_PROBLEM TO WORK ON_:
Find the number of lines below in which the word "STEPPER" appears, and write that number only.

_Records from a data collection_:
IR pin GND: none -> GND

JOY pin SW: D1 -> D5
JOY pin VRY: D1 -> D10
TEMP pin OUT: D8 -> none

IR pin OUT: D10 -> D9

---

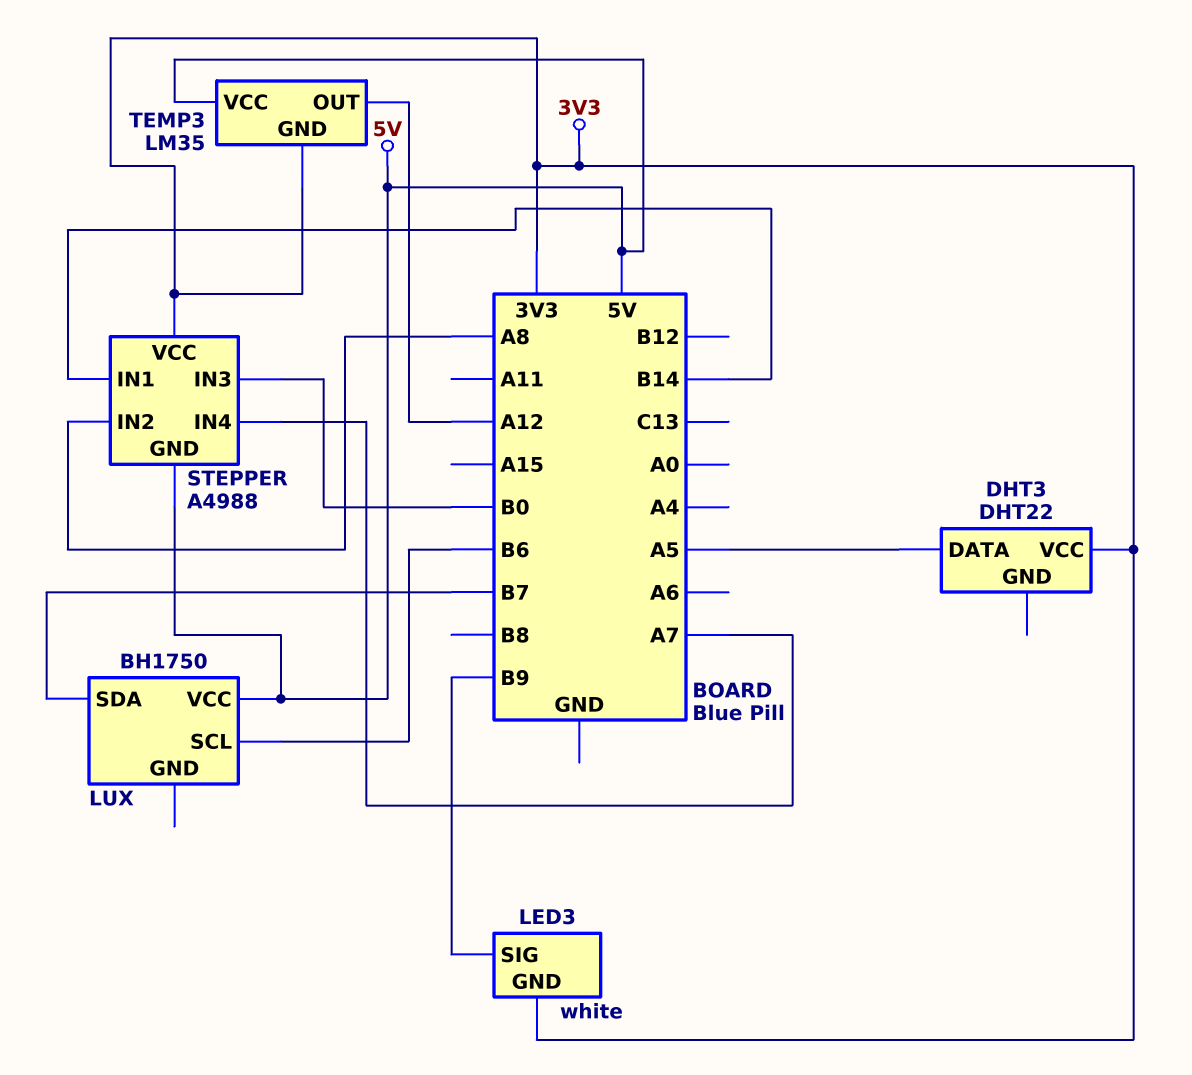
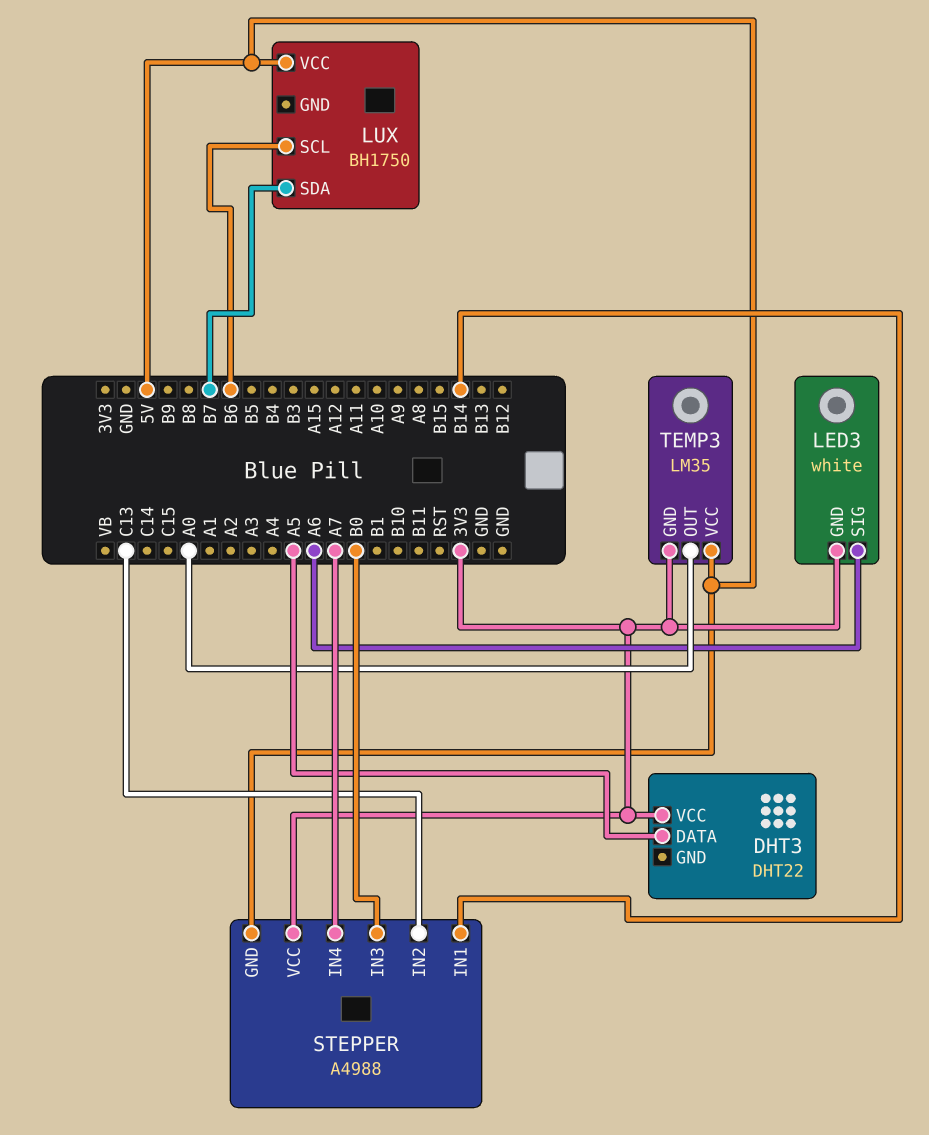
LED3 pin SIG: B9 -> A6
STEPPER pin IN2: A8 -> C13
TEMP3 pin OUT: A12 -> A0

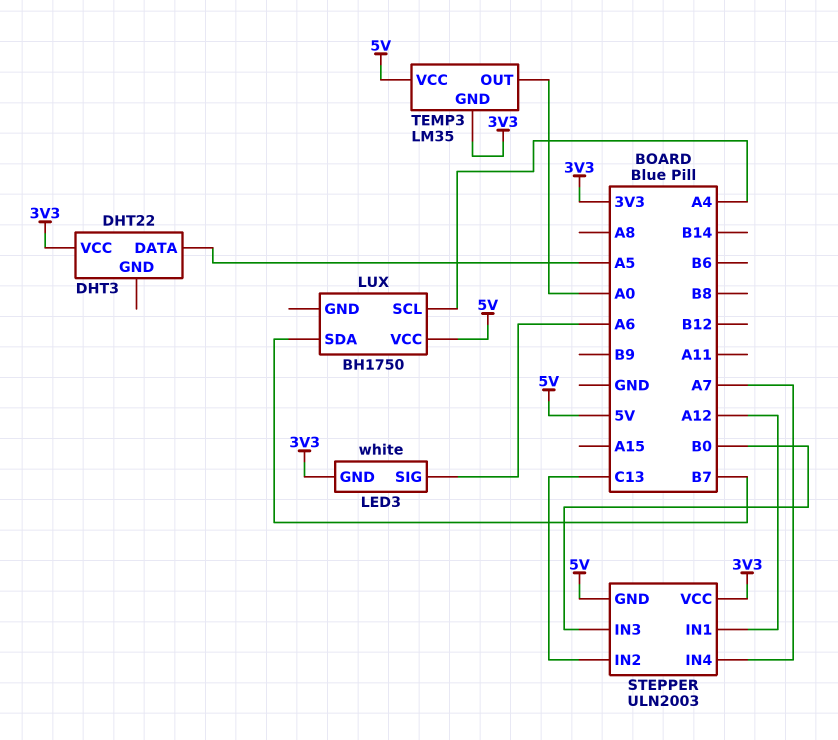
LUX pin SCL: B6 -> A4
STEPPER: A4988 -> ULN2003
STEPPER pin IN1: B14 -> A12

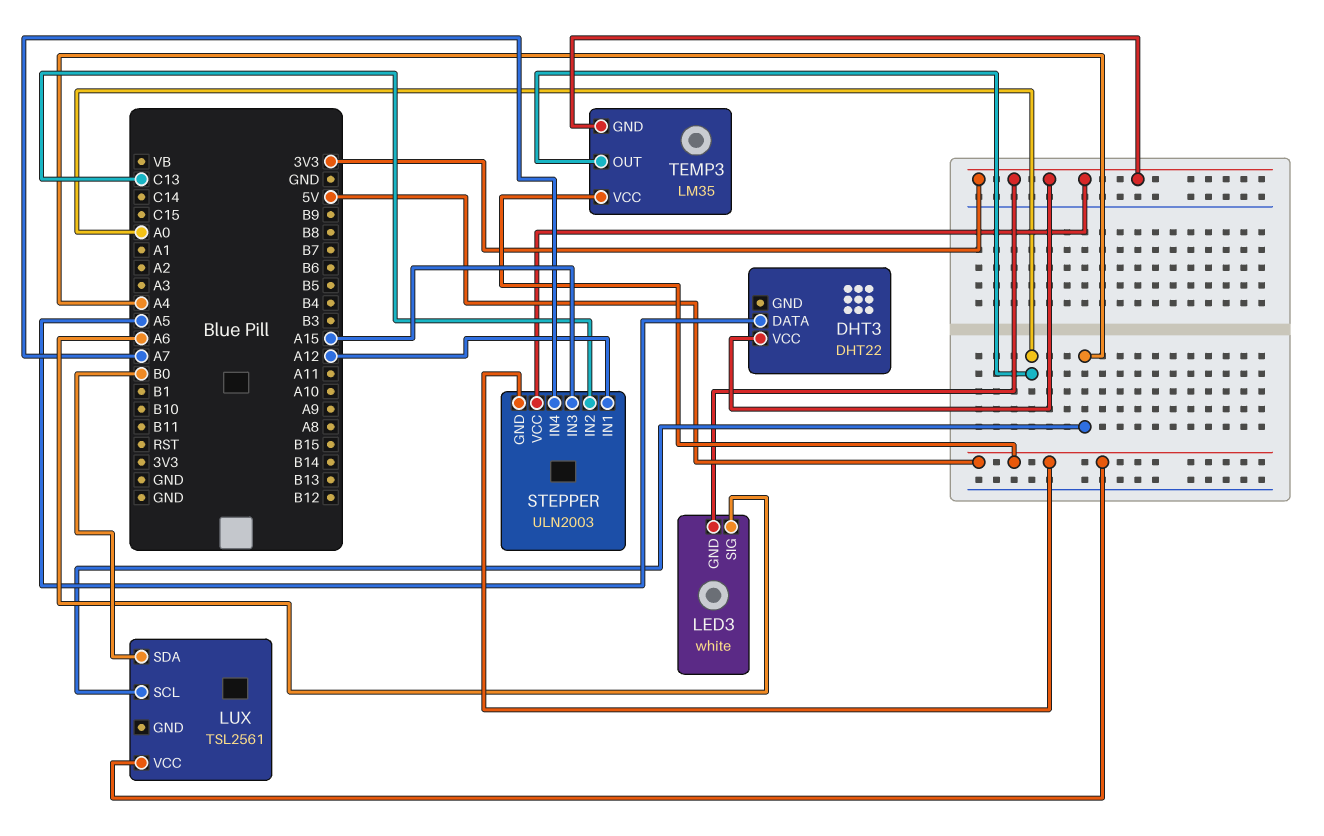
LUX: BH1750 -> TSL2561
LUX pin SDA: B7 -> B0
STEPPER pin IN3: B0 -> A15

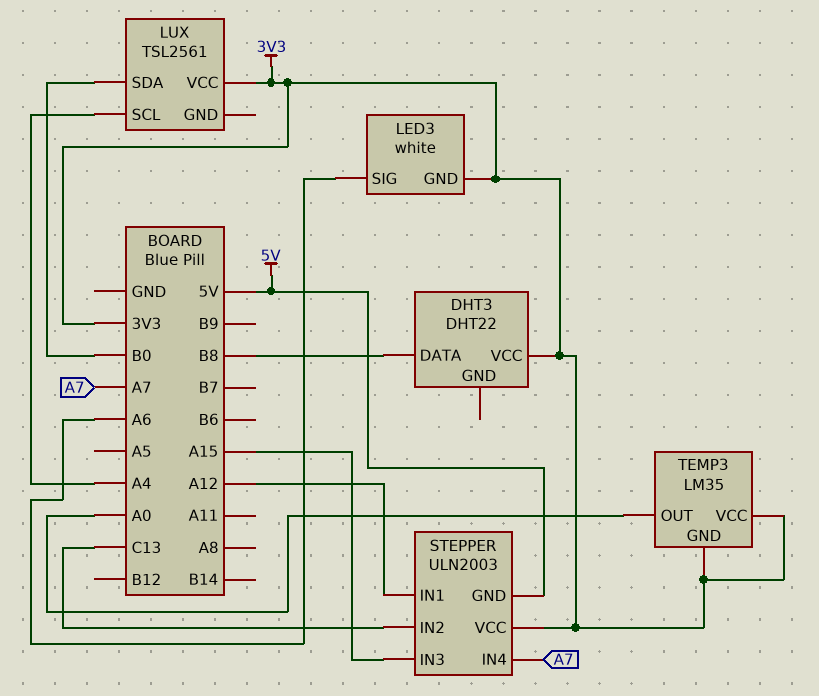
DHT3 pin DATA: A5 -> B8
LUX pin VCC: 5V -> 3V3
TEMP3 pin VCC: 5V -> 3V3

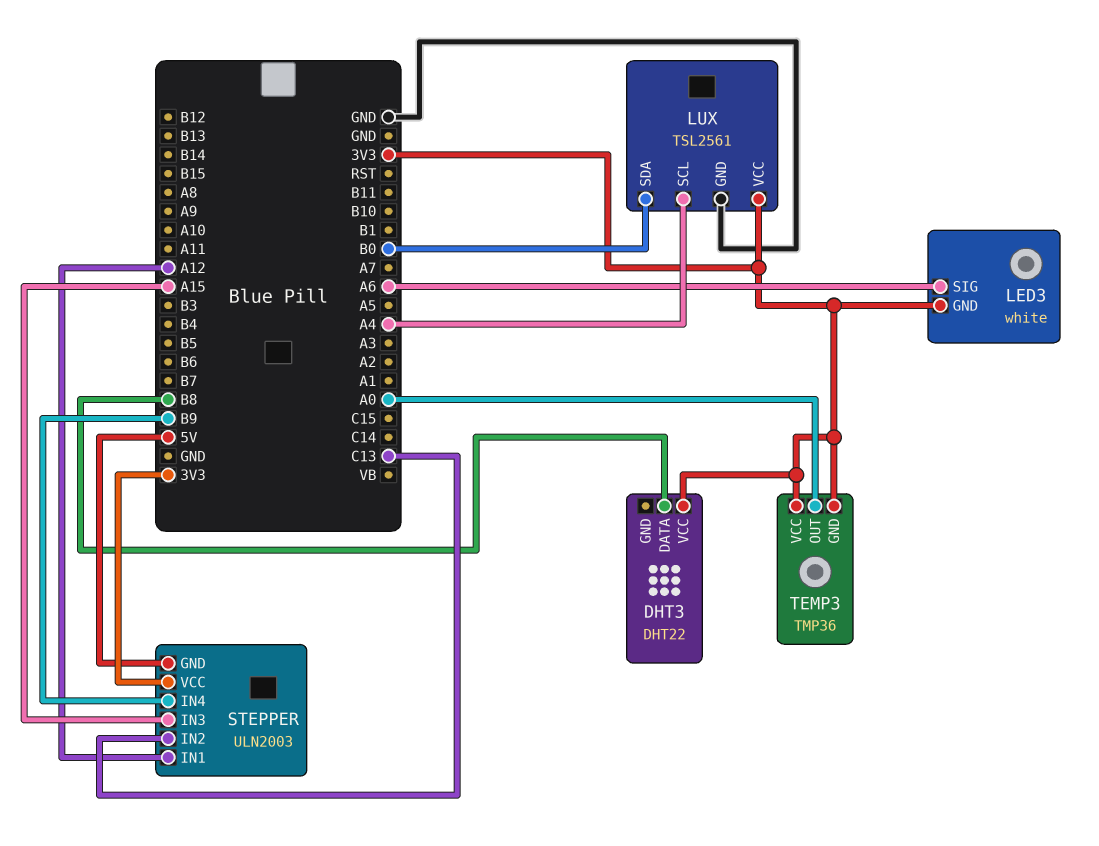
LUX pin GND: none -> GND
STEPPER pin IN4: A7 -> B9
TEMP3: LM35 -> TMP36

_SOLUTION FOR THIS TASK_:
5